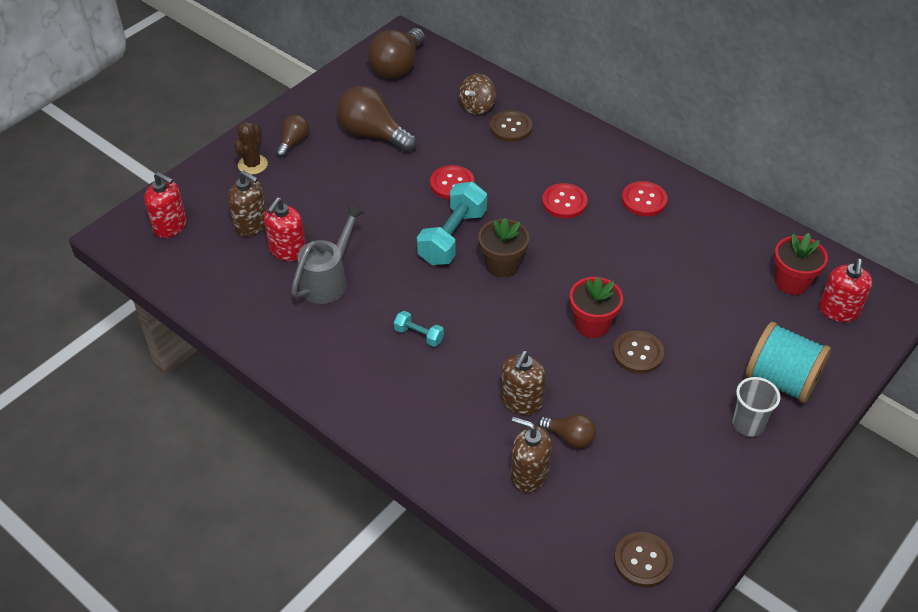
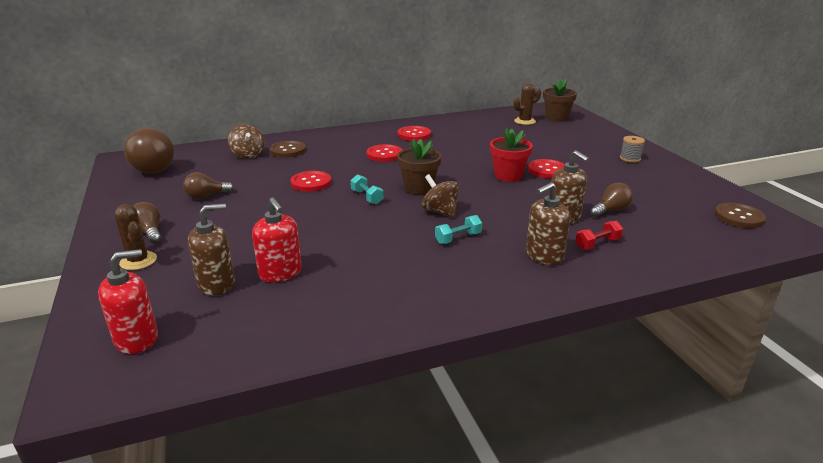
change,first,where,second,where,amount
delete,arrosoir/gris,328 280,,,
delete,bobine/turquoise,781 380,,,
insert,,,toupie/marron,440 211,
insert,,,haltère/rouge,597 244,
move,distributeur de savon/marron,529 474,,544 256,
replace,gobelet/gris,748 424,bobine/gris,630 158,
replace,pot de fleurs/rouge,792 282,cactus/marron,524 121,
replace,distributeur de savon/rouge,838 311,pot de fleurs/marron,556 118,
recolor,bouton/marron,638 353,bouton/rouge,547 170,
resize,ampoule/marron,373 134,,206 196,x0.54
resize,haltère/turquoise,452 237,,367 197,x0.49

#####

### WHAT IS NEEDED
Restate the preceding entries in full, word for word, with the pictures removed.

### ANSWER TO THIS PROBLEM
change,first,where,second,where,amount
delete,arrosoir/gris,328 280,,,
delete,bobine/turquoise,781 380,,,
insert,,,toupie/marron,440 211,
insert,,,haltère/rouge,597 244,
move,distributeur de savon/marron,529 474,,544 256,
replace,gobelet/gris,748 424,bobine/gris,630 158,
replace,pot de fleurs/rouge,792 282,cactus/marron,524 121,
replace,distributeur de savon/rouge,838 311,pot de fleurs/marron,556 118,
recolor,bouton/marron,638 353,bouton/rouge,547 170,
resize,ampoule/marron,373 134,,206 196,x0.54
resize,haltère/turquoise,452 237,,367 197,x0.49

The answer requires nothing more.